Input data =
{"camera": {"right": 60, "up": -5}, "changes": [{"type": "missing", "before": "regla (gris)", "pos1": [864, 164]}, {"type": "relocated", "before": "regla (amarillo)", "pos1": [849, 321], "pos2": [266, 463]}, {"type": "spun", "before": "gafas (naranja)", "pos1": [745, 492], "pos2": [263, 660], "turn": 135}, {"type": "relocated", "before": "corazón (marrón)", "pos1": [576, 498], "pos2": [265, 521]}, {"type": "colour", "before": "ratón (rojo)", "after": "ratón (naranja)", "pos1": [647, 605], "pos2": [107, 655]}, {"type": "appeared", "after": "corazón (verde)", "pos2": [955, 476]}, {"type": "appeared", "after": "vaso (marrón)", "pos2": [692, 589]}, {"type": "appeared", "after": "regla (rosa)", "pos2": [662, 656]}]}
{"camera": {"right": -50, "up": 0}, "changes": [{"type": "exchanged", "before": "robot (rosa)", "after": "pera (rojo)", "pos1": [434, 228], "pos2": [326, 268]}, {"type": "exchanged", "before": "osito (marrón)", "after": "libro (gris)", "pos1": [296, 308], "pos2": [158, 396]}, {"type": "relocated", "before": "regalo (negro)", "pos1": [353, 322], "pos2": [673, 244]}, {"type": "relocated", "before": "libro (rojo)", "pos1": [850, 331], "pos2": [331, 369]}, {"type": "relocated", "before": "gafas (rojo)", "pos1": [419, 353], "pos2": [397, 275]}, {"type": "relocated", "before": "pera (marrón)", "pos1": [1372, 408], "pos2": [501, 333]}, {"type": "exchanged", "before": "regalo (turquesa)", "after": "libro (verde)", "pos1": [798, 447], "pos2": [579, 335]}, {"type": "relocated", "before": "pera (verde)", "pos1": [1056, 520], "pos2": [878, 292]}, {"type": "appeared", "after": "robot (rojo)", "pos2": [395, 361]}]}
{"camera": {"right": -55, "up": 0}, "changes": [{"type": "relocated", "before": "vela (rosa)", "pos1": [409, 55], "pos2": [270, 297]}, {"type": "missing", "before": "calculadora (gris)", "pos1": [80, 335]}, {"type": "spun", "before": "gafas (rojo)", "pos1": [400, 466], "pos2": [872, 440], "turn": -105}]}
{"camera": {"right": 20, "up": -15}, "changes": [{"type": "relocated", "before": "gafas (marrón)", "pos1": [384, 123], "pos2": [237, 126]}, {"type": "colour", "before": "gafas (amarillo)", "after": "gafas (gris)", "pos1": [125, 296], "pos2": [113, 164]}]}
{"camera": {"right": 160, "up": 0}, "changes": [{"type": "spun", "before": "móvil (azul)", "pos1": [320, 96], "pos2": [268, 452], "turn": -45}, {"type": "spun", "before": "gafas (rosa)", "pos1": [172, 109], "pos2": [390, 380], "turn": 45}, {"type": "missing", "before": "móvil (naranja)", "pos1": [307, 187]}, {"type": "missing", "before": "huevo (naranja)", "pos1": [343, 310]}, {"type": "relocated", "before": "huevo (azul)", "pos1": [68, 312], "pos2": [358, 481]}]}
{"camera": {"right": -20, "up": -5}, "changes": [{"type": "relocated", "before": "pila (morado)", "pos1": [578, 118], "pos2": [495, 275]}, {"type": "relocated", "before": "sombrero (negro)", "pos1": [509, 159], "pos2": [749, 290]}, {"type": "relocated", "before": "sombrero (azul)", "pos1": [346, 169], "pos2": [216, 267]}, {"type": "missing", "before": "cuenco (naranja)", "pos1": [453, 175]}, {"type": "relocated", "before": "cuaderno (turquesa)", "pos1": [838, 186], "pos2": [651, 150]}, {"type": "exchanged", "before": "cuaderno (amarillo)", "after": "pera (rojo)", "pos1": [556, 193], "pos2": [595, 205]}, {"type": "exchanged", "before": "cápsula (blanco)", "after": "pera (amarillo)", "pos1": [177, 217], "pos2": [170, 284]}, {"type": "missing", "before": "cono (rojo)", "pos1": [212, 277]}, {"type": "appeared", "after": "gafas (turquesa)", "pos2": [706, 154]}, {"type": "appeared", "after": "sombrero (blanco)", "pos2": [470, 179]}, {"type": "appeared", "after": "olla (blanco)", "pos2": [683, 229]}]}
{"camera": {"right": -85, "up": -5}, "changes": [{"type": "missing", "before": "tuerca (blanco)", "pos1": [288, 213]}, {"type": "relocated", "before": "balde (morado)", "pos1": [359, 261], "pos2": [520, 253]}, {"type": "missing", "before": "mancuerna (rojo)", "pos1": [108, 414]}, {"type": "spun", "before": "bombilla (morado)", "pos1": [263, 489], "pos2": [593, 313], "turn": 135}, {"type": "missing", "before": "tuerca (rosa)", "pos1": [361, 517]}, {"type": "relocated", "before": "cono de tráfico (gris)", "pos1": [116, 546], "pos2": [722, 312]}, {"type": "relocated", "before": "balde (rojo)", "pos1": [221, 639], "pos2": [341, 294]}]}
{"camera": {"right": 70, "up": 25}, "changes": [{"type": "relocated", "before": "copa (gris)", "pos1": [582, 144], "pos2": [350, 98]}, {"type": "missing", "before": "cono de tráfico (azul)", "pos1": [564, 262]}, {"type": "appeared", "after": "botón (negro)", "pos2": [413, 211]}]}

Problem requirements = Retype the whole listing above exactly.

Task answer =
{"camera": {"right": 60, "up": -5}, "changes": [{"type": "missing", "before": "regla (gris)", "pos1": [864, 164]}, {"type": "relocated", "before": "regla (amarillo)", "pos1": [849, 321], "pos2": [266, 463]}, {"type": "spun", "before": "gafas (naranja)", "pos1": [745, 492], "pos2": [263, 660], "turn": 135}, {"type": "relocated", "before": "corazón (marrón)", "pos1": [576, 498], "pos2": [265, 521]}, {"type": "colour", "before": "ratón (rojo)", "after": "ratón (naranja)", "pos1": [647, 605], "pos2": [107, 655]}, {"type": "appeared", "after": "corazón (verde)", "pos2": [955, 476]}, {"type": "appeared", "after": "vaso (marrón)", "pos2": [692, 589]}, {"type": "appeared", "after": "regla (rosa)", "pos2": [662, 656]}]}
{"camera": {"right": -50, "up": 0}, "changes": [{"type": "exchanged", "before": "robot (rosa)", "after": "pera (rojo)", "pos1": [434, 228], "pos2": [326, 268]}, {"type": "exchanged", "before": "osito (marrón)", "after": "libro (gris)", "pos1": [296, 308], "pos2": [158, 396]}, {"type": "relocated", "before": "regalo (negro)", "pos1": [353, 322], "pos2": [673, 244]}, {"type": "relocated", "before": "libro (rojo)", "pos1": [850, 331], "pos2": [331, 369]}, {"type": "relocated", "before": "gafas (rojo)", "pos1": [419, 353], "pos2": [397, 275]}, {"type": "relocated", "before": "pera (marrón)", "pos1": [1372, 408], "pos2": [501, 333]}, {"type": "exchanged", "before": "regalo (turquesa)", "after": "libro (verde)", "pos1": [798, 447], "pos2": [579, 335]}, {"type": "relocated", "before": "pera (verde)", "pos1": [1056, 520], "pos2": [878, 292]}, {"type": "appeared", "after": "robot (rojo)", "pos2": [395, 361]}]}
{"camera": {"right": -55, "up": 0}, "changes": [{"type": "relocated", "before": "vela (rosa)", "pos1": [409, 55], "pos2": [270, 297]}, {"type": "missing", "before": "calculadora (gris)", "pos1": [80, 335]}, {"type": "spun", "before": "gafas (rojo)", "pos1": [400, 466], "pos2": [872, 440], "turn": -105}]}
{"camera": {"right": 20, "up": -15}, "changes": [{"type": "relocated", "before": "gafas (marrón)", "pos1": [384, 123], "pos2": [237, 126]}, {"type": "colour", "before": "gafas (amarillo)", "after": "gafas (gris)", "pos1": [125, 296], "pos2": [113, 164]}]}
{"camera": {"right": 160, "up": 0}, "changes": [{"type": "spun", "before": "móvil (azul)", "pos1": [320, 96], "pos2": [268, 452], "turn": -45}, {"type": "spun", "before": "gafas (rosa)", "pos1": [172, 109], "pos2": [390, 380], "turn": 45}, {"type": "missing", "before": "móvil (naranja)", "pos1": [307, 187]}, {"type": "missing", "before": "huevo (naranja)", "pos1": [343, 310]}, {"type": "relocated", "before": "huevo (azul)", "pos1": [68, 312], "pos2": [358, 481]}]}
{"camera": {"right": -20, "up": -5}, "changes": [{"type": "relocated", "before": "pila (morado)", "pos1": [578, 118], "pos2": [495, 275]}, {"type": "relocated", "before": "sombrero (negro)", "pos1": [509, 159], "pos2": [749, 290]}, {"type": "relocated", "before": "sombrero (azul)", "pos1": [346, 169], "pos2": [216, 267]}, {"type": "missing", "before": "cuenco (naranja)", "pos1": [453, 175]}, {"type": "relocated", "before": "cuaderno (turquesa)", "pos1": [838, 186], "pos2": [651, 150]}, {"type": "exchanged", "before": "cuaderno (amarillo)", "after": "pera (rojo)", "pos1": [556, 193], "pos2": [595, 205]}, {"type": "exchanged", "before": "cápsula (blanco)", "after": "pera (amarillo)", "pos1": [177, 217], "pos2": [170, 284]}, {"type": "missing", "before": "cono (rojo)", "pos1": [212, 277]}, {"type": "appeared", "after": "gafas (turquesa)", "pos2": [706, 154]}, {"type": "appeared", "after": "sombrero (blanco)", "pos2": [470, 179]}, {"type": "appeared", "after": "olla (blanco)", "pos2": [683, 229]}]}
{"camera": {"right": -85, "up": -5}, "changes": [{"type": "missing", "before": "tuerca (blanco)", "pos1": [288, 213]}, {"type": "relocated", "before": "balde (morado)", "pos1": [359, 261], "pos2": [520, 253]}, {"type": "missing", "before": "mancuerna (rojo)", "pos1": [108, 414]}, {"type": "spun", "before": "bombilla (morado)", "pos1": [263, 489], "pos2": [593, 313], "turn": 135}, {"type": "missing", "before": "tuerca (rosa)", "pos1": [361, 517]}, {"type": "relocated", "before": "cono de tráfico (gris)", "pos1": [116, 546], "pos2": [722, 312]}, {"type": "relocated", "before": "balde (rojo)", "pos1": [221, 639], "pos2": [341, 294]}]}
{"camera": {"right": 70, "up": 25}, "changes": [{"type": "relocated", "before": "copa (gris)", "pos1": [582, 144], "pos2": [350, 98]}, {"type": "missing", "before": "cono de tráfico (azul)", "pos1": [564, 262]}, {"type": "appeared", "after": "botón (negro)", "pos2": [413, 211]}]}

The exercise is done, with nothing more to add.